___ SUPPLIED DATA ___

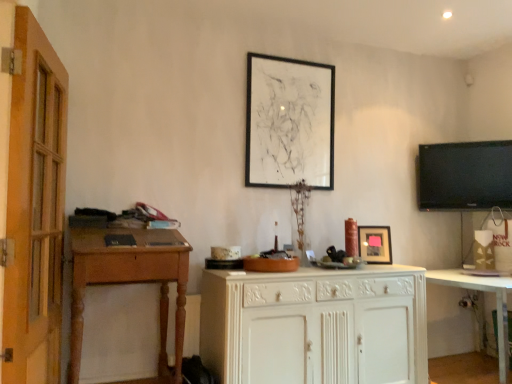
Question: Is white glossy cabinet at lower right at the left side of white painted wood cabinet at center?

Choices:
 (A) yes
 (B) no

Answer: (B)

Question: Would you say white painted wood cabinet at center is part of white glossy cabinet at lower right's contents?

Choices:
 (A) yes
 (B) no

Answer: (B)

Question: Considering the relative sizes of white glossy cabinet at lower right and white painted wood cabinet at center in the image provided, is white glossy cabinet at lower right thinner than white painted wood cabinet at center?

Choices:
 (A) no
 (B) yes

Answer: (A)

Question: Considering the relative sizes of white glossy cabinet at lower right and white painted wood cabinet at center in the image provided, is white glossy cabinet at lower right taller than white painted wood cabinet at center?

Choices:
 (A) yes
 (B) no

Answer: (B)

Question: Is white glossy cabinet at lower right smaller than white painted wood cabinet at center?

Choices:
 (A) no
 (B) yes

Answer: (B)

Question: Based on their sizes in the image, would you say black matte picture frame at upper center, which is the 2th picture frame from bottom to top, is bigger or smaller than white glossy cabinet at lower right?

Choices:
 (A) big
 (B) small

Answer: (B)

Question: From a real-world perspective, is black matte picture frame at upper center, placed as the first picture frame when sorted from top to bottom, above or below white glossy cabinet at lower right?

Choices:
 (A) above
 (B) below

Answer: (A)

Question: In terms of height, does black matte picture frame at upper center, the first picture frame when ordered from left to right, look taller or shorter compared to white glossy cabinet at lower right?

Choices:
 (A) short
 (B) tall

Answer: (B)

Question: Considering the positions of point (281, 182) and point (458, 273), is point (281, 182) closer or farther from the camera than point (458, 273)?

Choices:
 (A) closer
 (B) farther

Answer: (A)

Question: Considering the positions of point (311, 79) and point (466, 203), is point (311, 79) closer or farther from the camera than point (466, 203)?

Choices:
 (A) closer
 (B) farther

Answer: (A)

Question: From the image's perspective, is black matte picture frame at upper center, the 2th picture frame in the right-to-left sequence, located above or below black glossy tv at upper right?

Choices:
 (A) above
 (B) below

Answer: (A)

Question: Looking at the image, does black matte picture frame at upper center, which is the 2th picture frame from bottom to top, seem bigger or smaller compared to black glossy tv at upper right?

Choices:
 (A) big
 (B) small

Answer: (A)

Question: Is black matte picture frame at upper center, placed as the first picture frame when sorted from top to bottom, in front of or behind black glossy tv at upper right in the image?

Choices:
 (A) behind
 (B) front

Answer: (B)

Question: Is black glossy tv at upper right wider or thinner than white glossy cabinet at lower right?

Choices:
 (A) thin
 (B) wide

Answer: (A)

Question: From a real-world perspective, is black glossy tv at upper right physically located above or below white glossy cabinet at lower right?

___

§ WORK TASK
Copy the listing above line for line, leaving out the pictures.

§ SOLUTION BELOW
Question: Is white glossy cabinet at lower right at the left side of white painted wood cabinet at center?

Choices:
 (A) yes
 (B) no

Answer: (B)

Question: Would you say white painted wood cabinet at center is part of white glossy cabinet at lower right's contents?

Choices:
 (A) yes
 (B) no

Answer: (B)

Question: Considering the relative sizes of white glossy cabinet at lower right and white painted wood cabinet at center in the image provided, is white glossy cabinet at lower right thinner than white painted wood cabinet at center?

Choices:
 (A) no
 (B) yes

Answer: (A)

Question: Considering the relative sizes of white glossy cabinet at lower right and white painted wood cabinet at center in the image provided, is white glossy cabinet at lower right taller than white painted wood cabinet at center?

Choices:
 (A) yes
 (B) no

Answer: (B)

Question: Is white glossy cabinet at lower right smaller than white painted wood cabinet at center?

Choices:
 (A) no
 (B) yes

Answer: (B)

Question: Based on their sizes in the image, would you say black matte picture frame at upper center, which is the 2th picture frame from bottom to top, is bigger or smaller than white glossy cabinet at lower right?

Choices:
 (A) big
 (B) small

Answer: (B)

Question: From a real-world perspective, is black matte picture frame at upper center, placed as the first picture frame when sorted from top to bottom, above or below white glossy cabinet at lower right?

Choices:
 (A) above
 (B) below

Answer: (A)

Question: In terms of height, does black matte picture frame at upper center, the first picture frame when ordered from left to right, look taller or shorter compared to white glossy cabinet at lower right?

Choices:
 (A) short
 (B) tall

Answer: (B)

Question: Considering the positions of point (281, 182) and point (458, 273), is point (281, 182) closer or farther from the camera than point (458, 273)?

Choices:
 (A) closer
 (B) farther

Answer: (A)

Question: Considering the positions of point (311, 79) and point (466, 203), is point (311, 79) closer or farther from the camera than point (466, 203)?

Choices:
 (A) closer
 (B) farther

Answer: (A)

Question: From the image's perspective, is black matte picture frame at upper center, the 2th picture frame in the right-to-left sequence, located above or below black glossy tv at upper right?

Choices:
 (A) above
 (B) below

Answer: (A)

Question: Looking at the image, does black matte picture frame at upper center, which is the 2th picture frame from bottom to top, seem bigger or smaller compared to black glossy tv at upper right?

Choices:
 (A) big
 (B) small

Answer: (A)

Question: Is black matte picture frame at upper center, placed as the first picture frame when sorted from top to bottom, in front of or behind black glossy tv at upper right in the image?

Choices:
 (A) behind
 (B) front

Answer: (B)

Question: Is black glossy tv at upper right wider or thinner than white glossy cabinet at lower right?

Choices:
 (A) thin
 (B) wide

Answer: (A)

Question: From a real-world perspective, is black glossy tv at upper right physically located above or below white glossy cabinet at lower right?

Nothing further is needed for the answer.